▶ _LISTED RECORDS_:
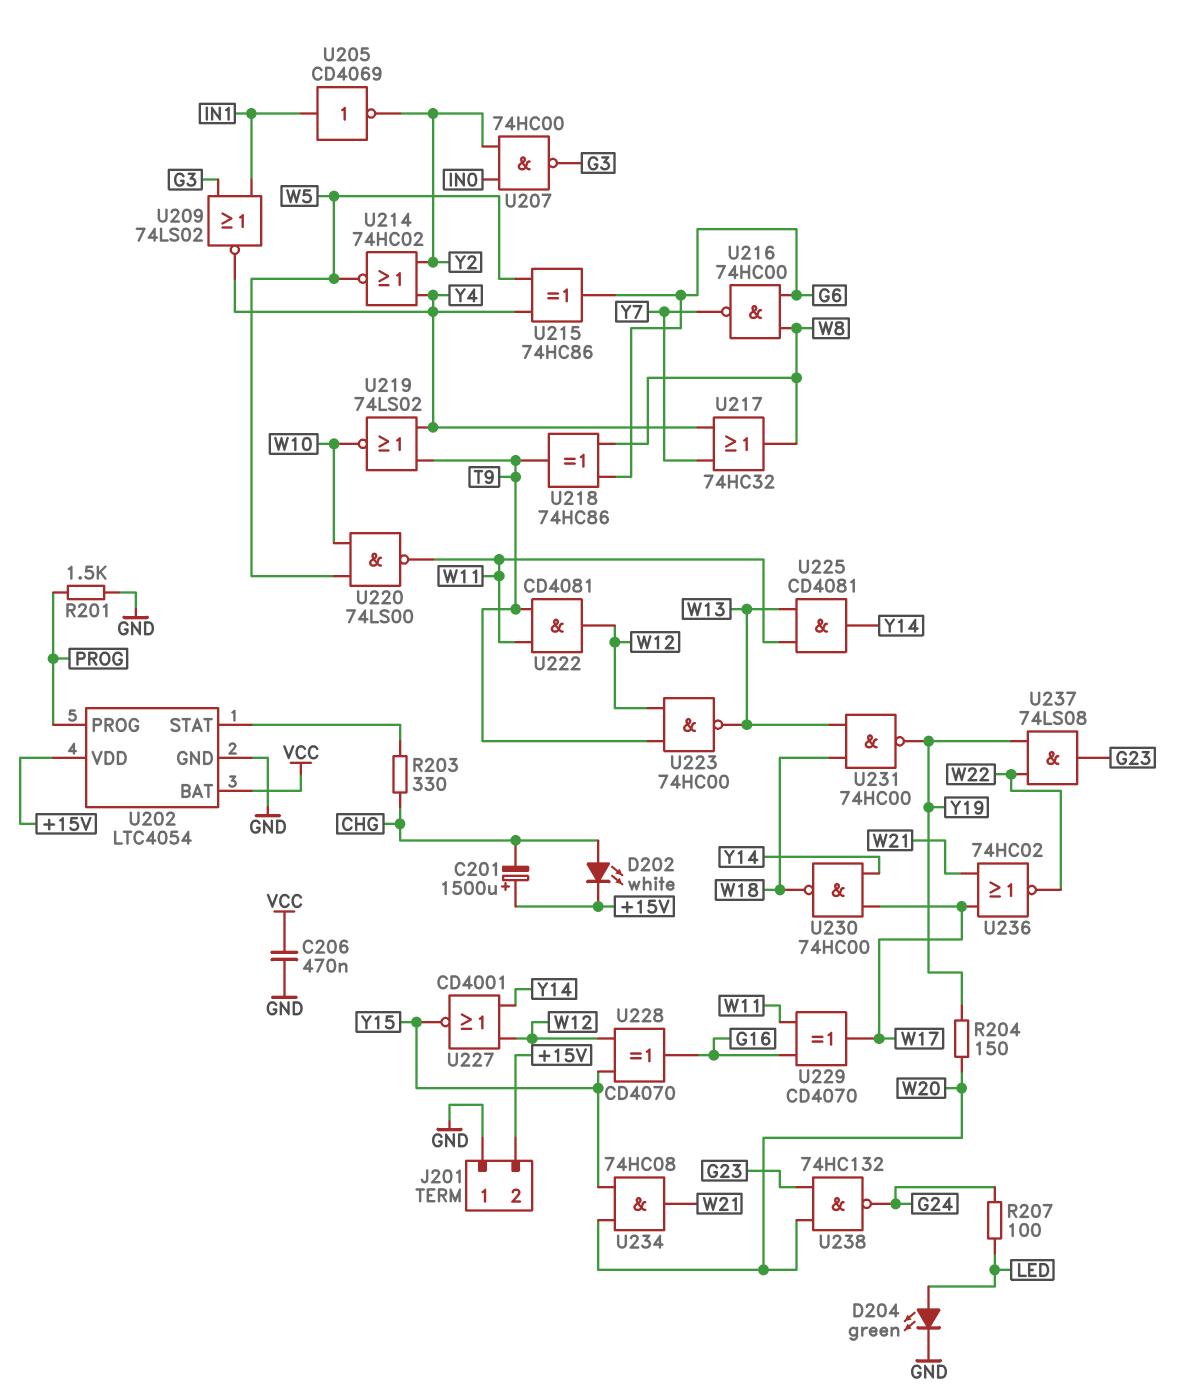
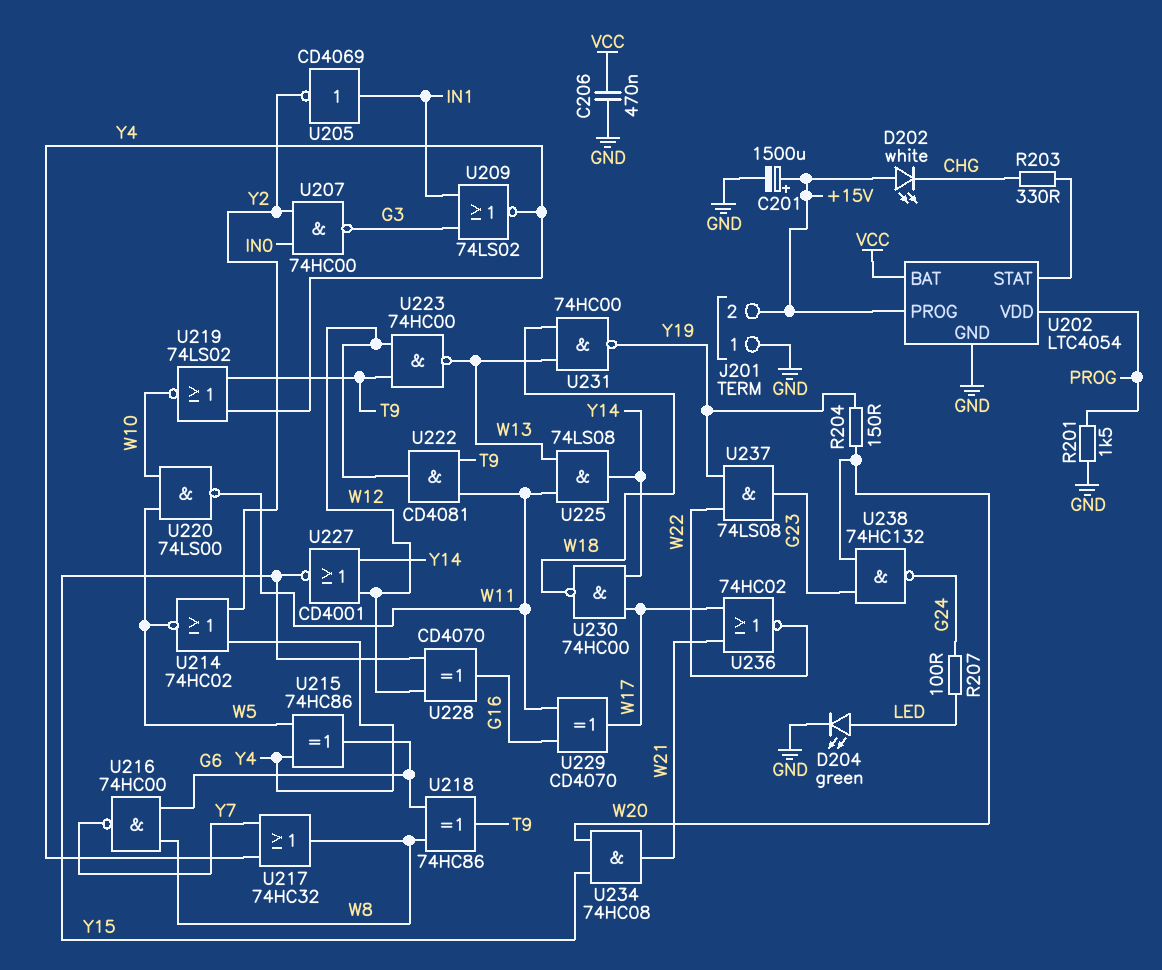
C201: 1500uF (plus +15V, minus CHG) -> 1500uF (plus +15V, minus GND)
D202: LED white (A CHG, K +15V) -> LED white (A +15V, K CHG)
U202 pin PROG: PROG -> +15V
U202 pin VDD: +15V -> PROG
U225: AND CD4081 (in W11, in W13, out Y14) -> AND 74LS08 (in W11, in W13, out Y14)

==

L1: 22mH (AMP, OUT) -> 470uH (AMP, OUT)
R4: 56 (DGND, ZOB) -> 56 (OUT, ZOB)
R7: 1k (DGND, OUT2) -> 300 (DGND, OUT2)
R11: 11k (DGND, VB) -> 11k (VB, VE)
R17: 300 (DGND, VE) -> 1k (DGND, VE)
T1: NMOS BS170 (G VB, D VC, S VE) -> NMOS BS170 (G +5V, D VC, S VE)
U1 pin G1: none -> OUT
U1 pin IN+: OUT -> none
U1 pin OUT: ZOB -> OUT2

...

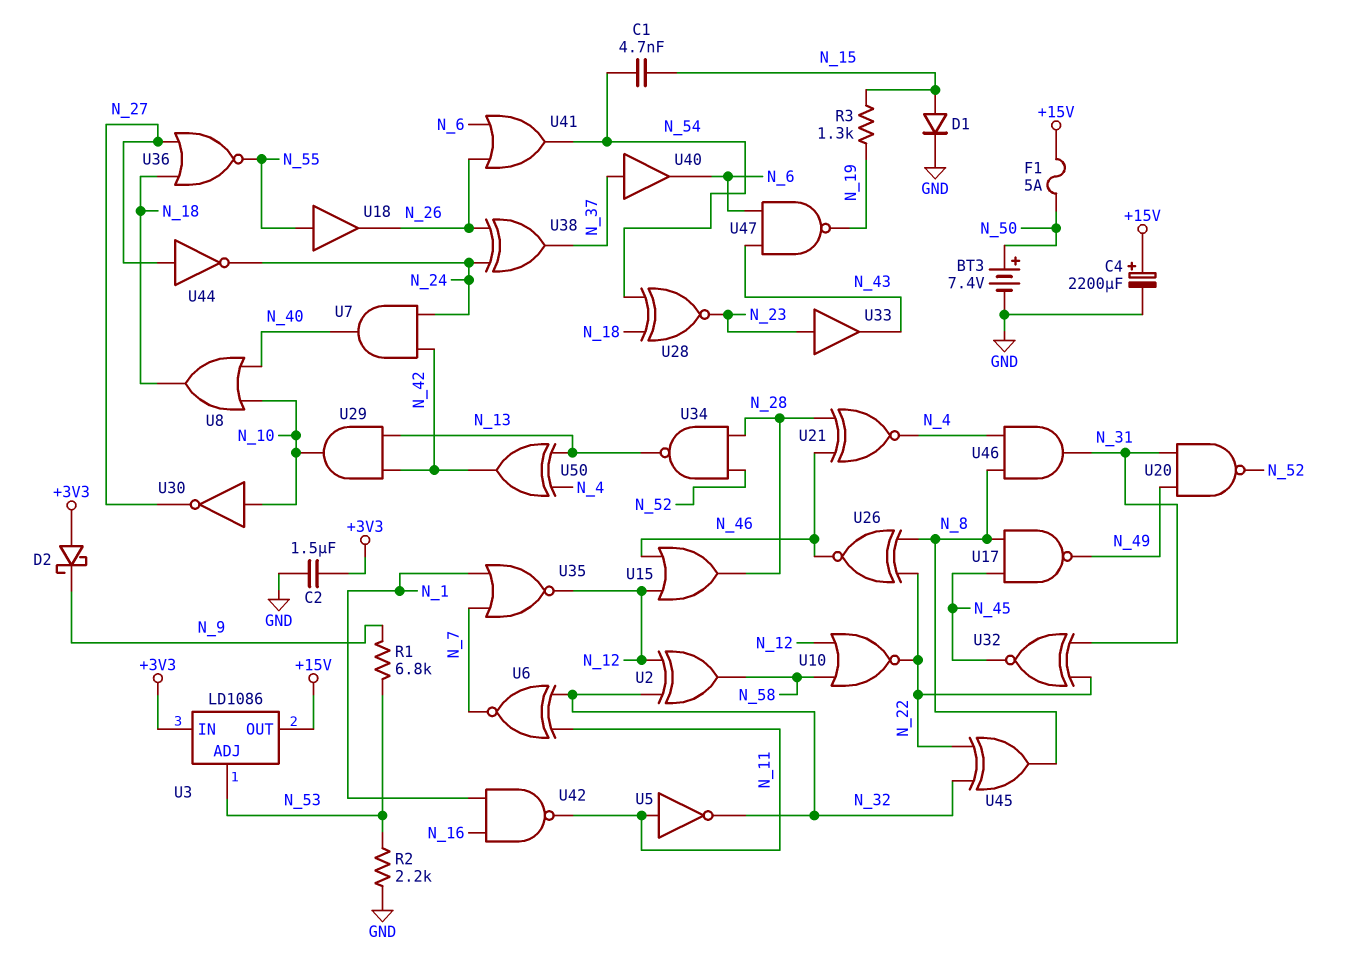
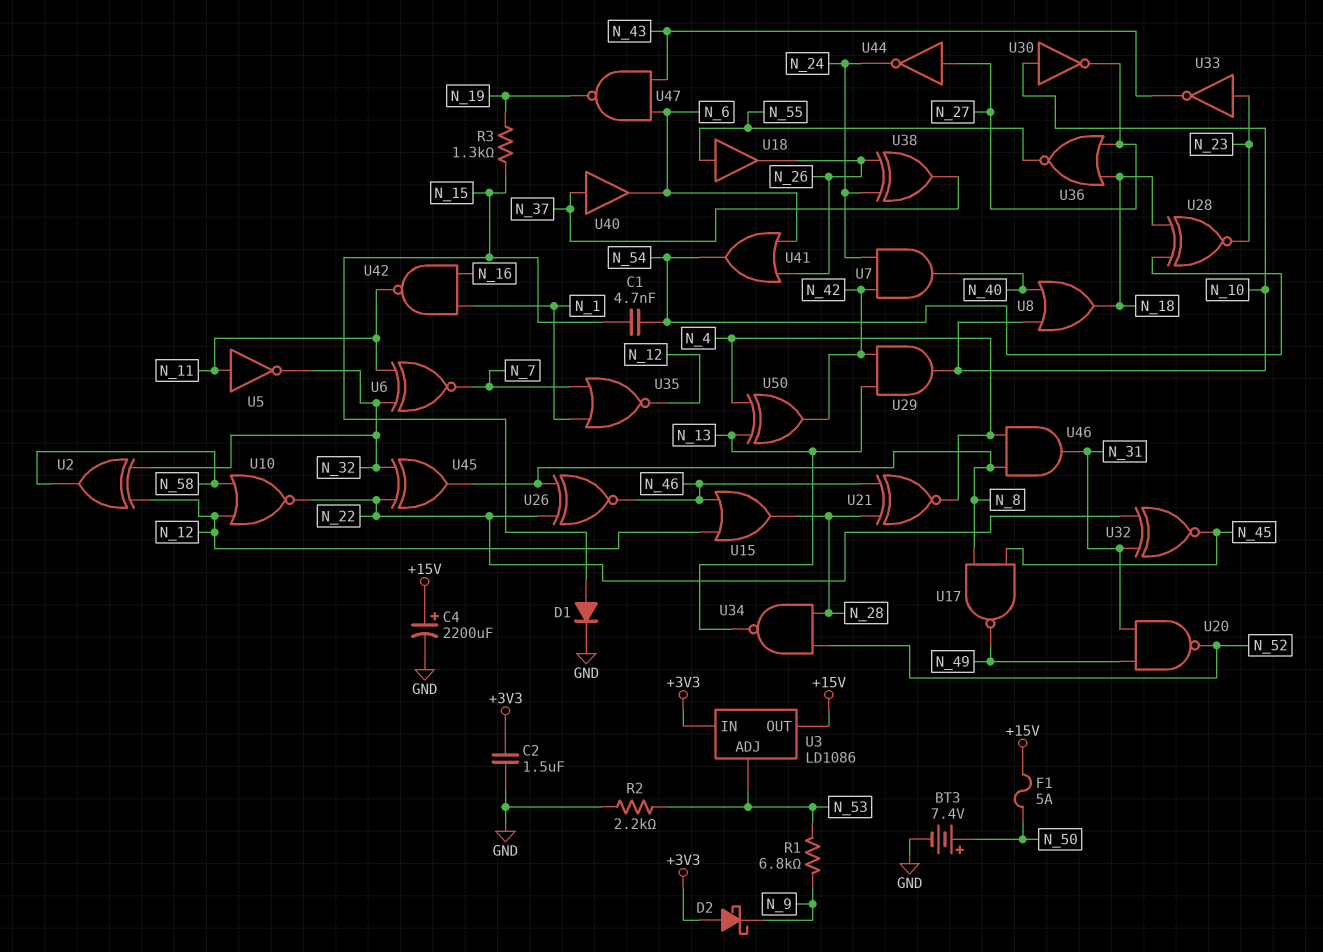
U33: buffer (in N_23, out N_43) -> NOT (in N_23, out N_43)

▶ _WHAT IS EXPECTED_:
All lines of the data that hold "PROG" need to be copied.

▶ _EXERCISE RESPONSE_:
U202 pin PROG: PROG -> +15V
U202 pin VDD: +15V -> PROG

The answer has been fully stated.